Stored data entries:
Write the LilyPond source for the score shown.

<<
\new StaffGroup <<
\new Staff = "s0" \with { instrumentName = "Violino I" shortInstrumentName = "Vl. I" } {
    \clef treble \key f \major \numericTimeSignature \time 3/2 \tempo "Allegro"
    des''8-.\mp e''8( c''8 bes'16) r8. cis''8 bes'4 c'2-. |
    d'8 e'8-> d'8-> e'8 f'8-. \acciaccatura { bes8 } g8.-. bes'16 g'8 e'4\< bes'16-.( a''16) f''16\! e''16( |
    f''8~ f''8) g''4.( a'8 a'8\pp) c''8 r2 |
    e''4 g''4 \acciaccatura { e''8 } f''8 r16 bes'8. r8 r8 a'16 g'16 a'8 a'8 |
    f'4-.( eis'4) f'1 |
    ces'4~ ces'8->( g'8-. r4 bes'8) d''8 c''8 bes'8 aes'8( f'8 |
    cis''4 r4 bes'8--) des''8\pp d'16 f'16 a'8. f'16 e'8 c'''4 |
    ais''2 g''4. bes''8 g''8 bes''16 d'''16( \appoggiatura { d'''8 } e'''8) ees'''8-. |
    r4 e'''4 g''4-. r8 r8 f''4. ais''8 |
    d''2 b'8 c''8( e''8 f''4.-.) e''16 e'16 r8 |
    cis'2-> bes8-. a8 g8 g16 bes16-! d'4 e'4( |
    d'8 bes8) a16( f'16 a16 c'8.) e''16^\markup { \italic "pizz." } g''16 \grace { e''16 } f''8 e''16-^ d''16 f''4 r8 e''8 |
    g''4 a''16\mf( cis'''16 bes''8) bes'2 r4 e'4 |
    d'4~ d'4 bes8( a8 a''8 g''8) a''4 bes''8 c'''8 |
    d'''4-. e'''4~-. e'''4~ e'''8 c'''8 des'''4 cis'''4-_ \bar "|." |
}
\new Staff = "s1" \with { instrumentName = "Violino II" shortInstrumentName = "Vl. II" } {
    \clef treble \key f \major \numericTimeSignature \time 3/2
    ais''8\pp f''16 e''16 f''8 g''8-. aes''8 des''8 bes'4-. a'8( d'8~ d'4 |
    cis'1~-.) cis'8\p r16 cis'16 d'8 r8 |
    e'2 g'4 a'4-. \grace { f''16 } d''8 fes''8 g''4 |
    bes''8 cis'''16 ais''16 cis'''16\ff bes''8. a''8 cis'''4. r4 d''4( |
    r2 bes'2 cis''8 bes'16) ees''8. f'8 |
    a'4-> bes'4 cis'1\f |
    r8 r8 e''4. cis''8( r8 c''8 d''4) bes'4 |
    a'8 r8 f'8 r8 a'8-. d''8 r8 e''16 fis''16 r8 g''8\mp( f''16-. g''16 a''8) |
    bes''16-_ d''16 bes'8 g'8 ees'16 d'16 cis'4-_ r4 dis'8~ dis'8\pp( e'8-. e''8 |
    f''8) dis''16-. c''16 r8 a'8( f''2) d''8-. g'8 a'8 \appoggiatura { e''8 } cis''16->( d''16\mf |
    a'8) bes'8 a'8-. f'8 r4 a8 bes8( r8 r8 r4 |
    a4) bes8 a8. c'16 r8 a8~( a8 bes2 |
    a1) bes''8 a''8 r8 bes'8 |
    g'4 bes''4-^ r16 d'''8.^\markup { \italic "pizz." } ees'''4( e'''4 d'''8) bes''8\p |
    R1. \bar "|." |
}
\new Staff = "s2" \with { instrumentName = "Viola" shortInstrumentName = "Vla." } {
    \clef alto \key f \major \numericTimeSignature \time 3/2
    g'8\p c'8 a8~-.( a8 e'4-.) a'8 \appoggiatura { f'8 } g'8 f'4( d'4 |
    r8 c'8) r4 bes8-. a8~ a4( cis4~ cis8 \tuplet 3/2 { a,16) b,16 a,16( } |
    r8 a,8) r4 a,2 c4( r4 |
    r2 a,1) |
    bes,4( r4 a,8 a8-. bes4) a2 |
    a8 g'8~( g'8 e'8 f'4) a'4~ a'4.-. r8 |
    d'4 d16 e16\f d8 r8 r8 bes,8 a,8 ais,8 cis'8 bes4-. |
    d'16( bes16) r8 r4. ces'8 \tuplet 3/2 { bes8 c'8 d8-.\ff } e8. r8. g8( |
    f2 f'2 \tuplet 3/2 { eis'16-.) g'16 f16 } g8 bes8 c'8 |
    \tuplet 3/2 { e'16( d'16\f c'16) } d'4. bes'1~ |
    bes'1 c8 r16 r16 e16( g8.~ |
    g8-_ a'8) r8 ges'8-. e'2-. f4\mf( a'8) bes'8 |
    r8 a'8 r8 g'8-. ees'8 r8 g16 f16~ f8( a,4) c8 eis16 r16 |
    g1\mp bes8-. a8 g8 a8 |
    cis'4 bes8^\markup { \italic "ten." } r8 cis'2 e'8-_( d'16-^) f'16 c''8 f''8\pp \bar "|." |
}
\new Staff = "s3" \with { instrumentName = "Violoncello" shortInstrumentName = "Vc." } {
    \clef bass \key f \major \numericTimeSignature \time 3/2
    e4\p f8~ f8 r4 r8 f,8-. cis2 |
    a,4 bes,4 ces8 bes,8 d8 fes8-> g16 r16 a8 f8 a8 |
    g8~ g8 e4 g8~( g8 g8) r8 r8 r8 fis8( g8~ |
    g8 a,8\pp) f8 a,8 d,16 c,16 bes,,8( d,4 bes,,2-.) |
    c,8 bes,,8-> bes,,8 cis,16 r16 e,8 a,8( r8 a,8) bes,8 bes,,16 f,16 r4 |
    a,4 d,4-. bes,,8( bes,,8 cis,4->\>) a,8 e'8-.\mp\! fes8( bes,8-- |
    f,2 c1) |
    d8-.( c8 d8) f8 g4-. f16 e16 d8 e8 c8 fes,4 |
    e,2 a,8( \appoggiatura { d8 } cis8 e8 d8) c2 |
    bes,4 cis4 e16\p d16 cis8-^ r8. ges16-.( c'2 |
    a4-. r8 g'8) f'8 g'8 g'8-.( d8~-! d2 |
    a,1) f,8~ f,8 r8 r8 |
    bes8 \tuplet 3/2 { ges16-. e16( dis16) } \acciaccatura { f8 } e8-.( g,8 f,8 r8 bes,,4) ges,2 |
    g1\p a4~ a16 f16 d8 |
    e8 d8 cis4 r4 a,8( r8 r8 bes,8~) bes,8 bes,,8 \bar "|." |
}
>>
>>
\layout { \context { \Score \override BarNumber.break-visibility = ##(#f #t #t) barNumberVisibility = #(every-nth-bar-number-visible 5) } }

WHAT YOU ARE ASKED TO DO ::
How many lines in the records above contain the string "instrumentName"? Give only the number.

REPLY TO THE TASK ::
4